# [What is asked]
Give back only the stretch of data from the line containing "barometers (367, 437)" through the end of the data, changed so that "recipe" becomes "ladle" and everything else stays the same.

>> START Records for the exercise

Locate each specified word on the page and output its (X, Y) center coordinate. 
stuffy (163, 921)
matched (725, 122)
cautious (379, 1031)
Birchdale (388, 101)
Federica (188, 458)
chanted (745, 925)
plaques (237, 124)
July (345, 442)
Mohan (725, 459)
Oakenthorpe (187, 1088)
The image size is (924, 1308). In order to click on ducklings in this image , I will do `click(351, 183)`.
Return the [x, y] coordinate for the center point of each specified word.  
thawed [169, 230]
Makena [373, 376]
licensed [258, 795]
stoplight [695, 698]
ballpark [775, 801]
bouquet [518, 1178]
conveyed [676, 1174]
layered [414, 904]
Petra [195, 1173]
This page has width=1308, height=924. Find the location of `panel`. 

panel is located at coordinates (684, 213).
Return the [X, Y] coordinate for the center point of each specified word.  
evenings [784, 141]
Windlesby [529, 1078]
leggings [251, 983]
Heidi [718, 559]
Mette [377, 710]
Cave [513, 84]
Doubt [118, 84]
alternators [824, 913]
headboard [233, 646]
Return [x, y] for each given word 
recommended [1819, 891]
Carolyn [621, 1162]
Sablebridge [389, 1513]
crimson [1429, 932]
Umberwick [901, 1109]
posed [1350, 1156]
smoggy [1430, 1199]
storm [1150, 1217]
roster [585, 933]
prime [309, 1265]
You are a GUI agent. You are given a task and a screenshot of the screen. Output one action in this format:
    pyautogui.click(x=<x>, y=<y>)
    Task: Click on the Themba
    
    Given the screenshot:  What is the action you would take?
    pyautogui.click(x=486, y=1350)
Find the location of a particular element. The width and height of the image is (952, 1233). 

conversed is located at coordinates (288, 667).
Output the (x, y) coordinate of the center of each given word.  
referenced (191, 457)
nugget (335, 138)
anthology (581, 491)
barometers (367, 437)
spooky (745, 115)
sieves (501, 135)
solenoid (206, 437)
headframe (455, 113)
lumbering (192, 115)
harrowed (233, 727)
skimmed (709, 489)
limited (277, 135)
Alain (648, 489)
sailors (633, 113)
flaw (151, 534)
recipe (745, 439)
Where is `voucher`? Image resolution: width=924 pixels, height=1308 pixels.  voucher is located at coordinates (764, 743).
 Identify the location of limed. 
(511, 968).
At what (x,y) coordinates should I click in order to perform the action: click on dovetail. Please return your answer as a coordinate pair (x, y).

>> END Records for the exercise

# [Problem solution]
barometers (367, 437)
spooky (745, 115)
sieves (501, 135)
solenoid (206, 437)
headframe (455, 113)
lumbering (192, 115)
harrowed (233, 727)
skimmed (709, 489)
limited (277, 135)
Alain (648, 489)
sailors (633, 113)
flaw (151, 534)
ladle (745, 439)
Where is `voucher`? Image resolution: width=924 pixels, height=1308 pixels.  voucher is located at coordinates (764, 743).
 Identify the location of limed. 
(511, 968).
At what (x,y) coordinates should I click in order to perform the action: click on dovetail. Please return your answer as a coordinate pair (x, y).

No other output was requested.